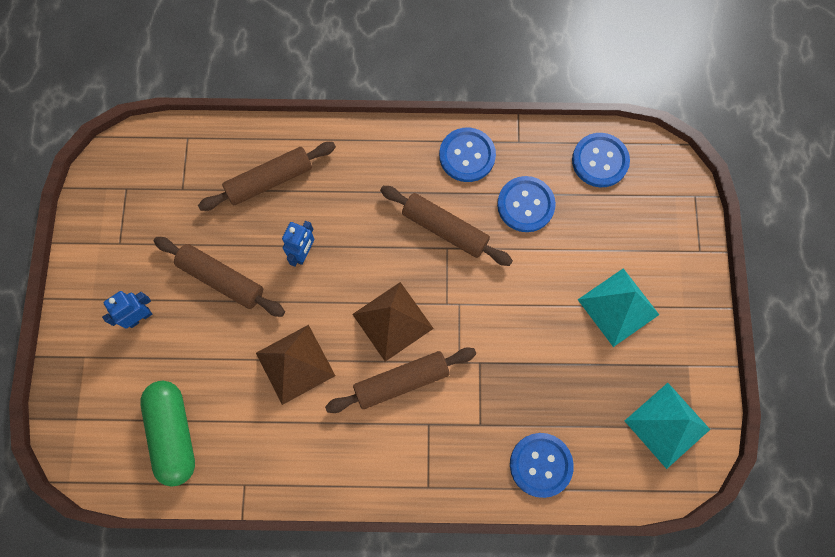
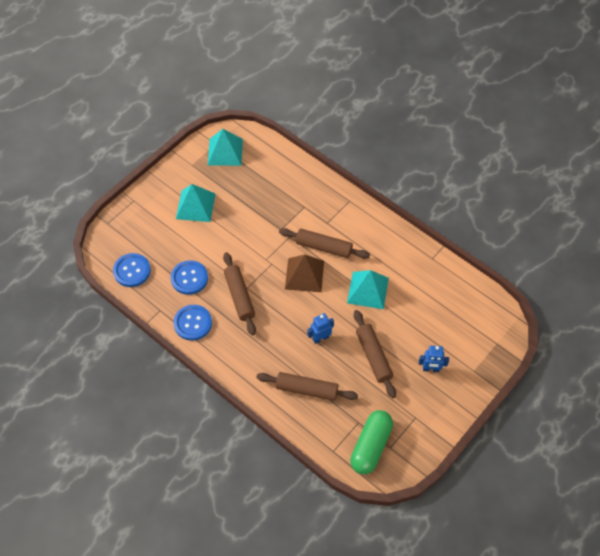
camera: 140 degrees left, 15 degrees down
(173, 434) = (451, 302): green capsule -> green capsule (371, 446)
(295, 364) = (368, 290): brown pyramid -> turquoise pyramid
(540, 465) = (293, 175): blue button -> none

## Work to complete
Return the line that contains "(295, 364) = (368, 290): brown", along with every line after it in the data above, exactly and with nothing else.

## Task output
(295, 364) = (368, 290): brown pyramid -> turquoise pyramid
(540, 465) = (293, 175): blue button -> none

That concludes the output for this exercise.